▶ [Task to carry out] Set down the entries once more, exactly as given.

▶ [Material provided]
○ ○ ○ ○ ○

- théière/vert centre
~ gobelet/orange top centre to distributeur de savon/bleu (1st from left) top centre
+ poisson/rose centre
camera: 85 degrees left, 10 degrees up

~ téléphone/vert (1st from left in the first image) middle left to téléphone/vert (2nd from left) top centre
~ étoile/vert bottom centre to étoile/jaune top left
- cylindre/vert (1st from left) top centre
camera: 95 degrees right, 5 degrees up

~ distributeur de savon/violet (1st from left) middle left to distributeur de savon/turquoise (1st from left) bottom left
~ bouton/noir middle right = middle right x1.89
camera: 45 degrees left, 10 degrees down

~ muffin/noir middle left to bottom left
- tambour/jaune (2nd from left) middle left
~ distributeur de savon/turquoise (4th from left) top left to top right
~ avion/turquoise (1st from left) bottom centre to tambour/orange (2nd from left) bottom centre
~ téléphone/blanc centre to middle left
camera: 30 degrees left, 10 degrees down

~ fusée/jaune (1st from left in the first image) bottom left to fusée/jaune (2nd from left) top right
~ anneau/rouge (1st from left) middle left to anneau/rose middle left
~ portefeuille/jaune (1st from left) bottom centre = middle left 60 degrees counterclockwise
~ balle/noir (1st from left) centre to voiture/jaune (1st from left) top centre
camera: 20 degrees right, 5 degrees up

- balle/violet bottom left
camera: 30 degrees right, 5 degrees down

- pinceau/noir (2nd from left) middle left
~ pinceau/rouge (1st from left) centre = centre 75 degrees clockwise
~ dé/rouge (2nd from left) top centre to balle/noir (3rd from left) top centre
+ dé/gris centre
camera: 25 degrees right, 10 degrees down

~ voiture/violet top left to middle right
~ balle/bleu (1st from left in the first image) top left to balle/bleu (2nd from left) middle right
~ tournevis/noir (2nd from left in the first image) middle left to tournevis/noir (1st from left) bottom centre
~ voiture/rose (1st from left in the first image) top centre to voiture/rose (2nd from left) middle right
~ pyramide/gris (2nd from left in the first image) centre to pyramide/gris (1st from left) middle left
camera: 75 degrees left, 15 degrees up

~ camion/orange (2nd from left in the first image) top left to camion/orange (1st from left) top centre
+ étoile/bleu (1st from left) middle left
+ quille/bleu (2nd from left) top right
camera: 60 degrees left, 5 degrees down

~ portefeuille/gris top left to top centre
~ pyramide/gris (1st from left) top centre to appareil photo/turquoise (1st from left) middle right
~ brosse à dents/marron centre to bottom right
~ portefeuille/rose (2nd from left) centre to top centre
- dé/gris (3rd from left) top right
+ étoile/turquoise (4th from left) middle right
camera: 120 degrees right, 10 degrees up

○ ○ ○ ○ ○

▶ [Solved problem]
- théière/vert centre
~ gobelet/orange top centre to distributeur de savon/bleu (1st from left) top centre
+ poisson/rose centre
camera: 85 degrees left, 10 degrees up

~ téléphone/vert (1st from left in the first image) middle left to téléphone/vert (2nd from left) top centre
~ étoile/vert bottom centre to étoile/jaune top left
- cylindre/vert (1st from left) top centre
camera: 95 degrees right, 5 degrees up

~ distributeur de savon/violet (1st from left) middle left to distributeur de savon/turquoise (1st from left) bottom left
~ bouton/noir middle right = middle right x1.89
camera: 45 degrees left, 10 degrees down

~ muffin/noir middle left to bottom left
- tambour/jaune (2nd from left) middle left
~ distributeur de savon/turquoise (4th from left) top left to top right
~ avion/turquoise (1st from left) bottom centre to tambour/orange (2nd from left) bottom centre
~ téléphone/blanc centre to middle left
camera: 30 degrees left, 10 degrees down

~ fusée/jaune (1st from left in the first image) bottom left to fusée/jaune (2nd from left) top right
~ anneau/rouge (1st from left) middle left to anneau/rose middle left
~ portefeuille/jaune (1st from left) bottom centre = middle left 60 degrees counterclockwise
~ balle/noir (1st from left) centre to voiture/jaune (1st from left) top centre
camera: 20 degrees right, 5 degrees up

- balle/violet bottom left
camera: 30 degrees right, 5 degrees down

- pinceau/noir (2nd from left) middle left
~ pinceau/rouge (1st from left) centre = centre 75 degrees clockwise
~ dé/rouge (2nd from left) top centre to balle/noir (3rd from left) top centre
+ dé/gris centre
camera: 25 degrees right, 10 degrees down

~ voiture/violet top left to middle right
~ balle/bleu (1st from left in the first image) top left to balle/bleu (2nd from left) middle right
~ tournevis/noir (2nd from left in the first image) middle left to tournevis/noir (1st from left) bottom centre
~ voiture/rose (1st from left in the first image) top centre to voiture/rose (2nd from left) middle right
~ pyramide/gris (2nd from left in the first image) centre to pyramide/gris (1st from left) middle left
camera: 75 degrees left, 15 degrees up

~ camion/orange (2nd from left in the first image) top left to camion/orange (1st from left) top centre
+ étoile/bleu (1st from left) middle left
+ quille/bleu (2nd from left) top right
camera: 60 degrees left, 5 degrees down

~ portefeuille/gris top left to top centre
~ pyramide/gris (1st from left) top centre to appareil photo/turquoise (1st from left) middle right
~ brosse à dents/marron centre to bottom right
~ portefeuille/rose (2nd from left) centre to top centre
- dé/gris (3rd from left) top right
+ étoile/turquoise (4th from left) middle right
camera: 120 degrees right, 10 degrees up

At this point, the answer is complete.